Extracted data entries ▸

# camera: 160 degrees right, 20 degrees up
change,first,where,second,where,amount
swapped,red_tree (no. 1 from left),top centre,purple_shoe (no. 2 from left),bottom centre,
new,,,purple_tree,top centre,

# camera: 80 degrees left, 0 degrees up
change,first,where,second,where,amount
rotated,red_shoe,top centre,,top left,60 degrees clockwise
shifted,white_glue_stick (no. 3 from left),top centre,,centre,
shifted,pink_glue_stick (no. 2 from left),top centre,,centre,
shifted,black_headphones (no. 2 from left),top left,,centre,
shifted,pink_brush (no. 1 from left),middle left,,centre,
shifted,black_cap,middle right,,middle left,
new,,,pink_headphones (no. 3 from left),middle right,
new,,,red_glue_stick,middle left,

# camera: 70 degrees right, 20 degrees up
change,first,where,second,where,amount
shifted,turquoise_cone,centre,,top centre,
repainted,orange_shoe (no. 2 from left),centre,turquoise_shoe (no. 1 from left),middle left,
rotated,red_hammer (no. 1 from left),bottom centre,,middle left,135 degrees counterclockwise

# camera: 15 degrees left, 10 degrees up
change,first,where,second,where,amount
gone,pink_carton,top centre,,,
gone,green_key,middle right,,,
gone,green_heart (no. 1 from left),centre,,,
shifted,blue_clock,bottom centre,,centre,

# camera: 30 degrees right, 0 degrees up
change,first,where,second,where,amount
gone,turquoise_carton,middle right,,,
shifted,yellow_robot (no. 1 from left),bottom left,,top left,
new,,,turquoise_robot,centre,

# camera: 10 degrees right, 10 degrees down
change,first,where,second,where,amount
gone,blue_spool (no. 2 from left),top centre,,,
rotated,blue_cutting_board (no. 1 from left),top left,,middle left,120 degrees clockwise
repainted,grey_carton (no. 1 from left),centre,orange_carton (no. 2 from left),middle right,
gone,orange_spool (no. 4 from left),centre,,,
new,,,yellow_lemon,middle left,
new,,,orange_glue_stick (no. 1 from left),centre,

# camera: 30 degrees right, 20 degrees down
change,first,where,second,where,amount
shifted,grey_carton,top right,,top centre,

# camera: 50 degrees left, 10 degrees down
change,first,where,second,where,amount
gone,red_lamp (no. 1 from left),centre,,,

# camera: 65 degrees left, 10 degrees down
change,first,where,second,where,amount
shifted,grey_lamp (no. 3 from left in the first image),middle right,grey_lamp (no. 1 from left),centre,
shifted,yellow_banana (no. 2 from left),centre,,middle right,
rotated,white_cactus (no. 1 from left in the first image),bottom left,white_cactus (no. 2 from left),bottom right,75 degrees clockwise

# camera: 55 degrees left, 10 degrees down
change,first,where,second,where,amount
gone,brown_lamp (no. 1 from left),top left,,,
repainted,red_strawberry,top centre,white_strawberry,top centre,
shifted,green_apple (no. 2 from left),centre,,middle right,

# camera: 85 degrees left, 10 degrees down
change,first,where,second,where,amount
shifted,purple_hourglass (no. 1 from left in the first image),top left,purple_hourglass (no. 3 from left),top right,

Task to complete ▸ When you write the entries out again, keep every word and mark exactly as it is.

Problem solution ▸
# camera: 160 degrees right, 20 degrees up
change,first,where,second,where,amount
swapped,red_tree (no. 1 from left),top centre,purple_shoe (no. 2 from left),bottom centre,
new,,,purple_tree,top centre,

# camera: 80 degrees left, 0 degrees up
change,first,where,second,where,amount
rotated,red_shoe,top centre,,top left,60 degrees clockwise
shifted,white_glue_stick (no. 3 from left),top centre,,centre,
shifted,pink_glue_stick (no. 2 from left),top centre,,centre,
shifted,black_headphones (no. 2 from left),top left,,centre,
shifted,pink_brush (no. 1 from left),middle left,,centre,
shifted,black_cap,middle right,,middle left,
new,,,pink_headphones (no. 3 from left),middle right,
new,,,red_glue_stick,middle left,

# camera: 70 degrees right, 20 degrees up
change,first,where,second,where,amount
shifted,turquoise_cone,centre,,top centre,
repainted,orange_shoe (no. 2 from left),centre,turquoise_shoe (no. 1 from left),middle left,
rotated,red_hammer (no. 1 from left),bottom centre,,middle left,135 degrees counterclockwise

# camera: 15 degrees left, 10 degrees up
change,first,where,second,where,amount
gone,pink_carton,top centre,,,
gone,green_key,middle right,,,
gone,green_heart (no. 1 from left),centre,,,
shifted,blue_clock,bottom centre,,centre,

# camera: 30 degrees right, 0 degrees up
change,first,where,second,where,amount
gone,turquoise_carton,middle right,,,
shifted,yellow_robot (no. 1 from left),bottom left,,top left,
new,,,turquoise_robot,centre,

# camera: 10 degrees right, 10 degrees down
change,first,where,second,where,amount
gone,blue_spool (no. 2 from left),top centre,,,
rotated,blue_cutting_board (no. 1 from left),top left,,middle left,120 degrees clockwise
repainted,grey_carton (no. 1 from left),centre,orange_carton (no. 2 from left),middle right,
gone,orange_spool (no. 4 from left),centre,,,
new,,,yellow_lemon,middle left,
new,,,orange_glue_stick (no. 1 from left),centre,

# camera: 30 degrees right, 20 degrees down
change,first,where,second,where,amount
shifted,grey_carton,top right,,top centre,

# camera: 50 degrees left, 10 degrees down
change,first,where,second,where,amount
gone,red_lamp (no. 1 from left),centre,,,

# camera: 65 degrees left, 10 degrees down
change,first,where,second,where,amount
shifted,grey_lamp (no. 3 from left in the first image),middle right,grey_lamp (no. 1 from left),centre,
shifted,yellow_banana (no. 2 from left),centre,,middle right,
rotated,white_cactus (no. 1 from left in the first image),bottom left,white_cactus (no. 2 from left),bottom right,75 degrees clockwise

# camera: 55 degrees left, 10 degrees down
change,first,where,second,where,amount
gone,brown_lamp (no. 1 from left),top left,,,
repainted,red_strawberry,top centre,white_strawberry,top centre,
shifted,green_apple (no. 2 from left),centre,,middle right,

# camera: 85 degrees left, 10 degrees down
change,first,where,second,where,amount
shifted,purple_hourglass (no. 1 from left in the first image),top left,purple_hourglass (no. 3 from left),top right,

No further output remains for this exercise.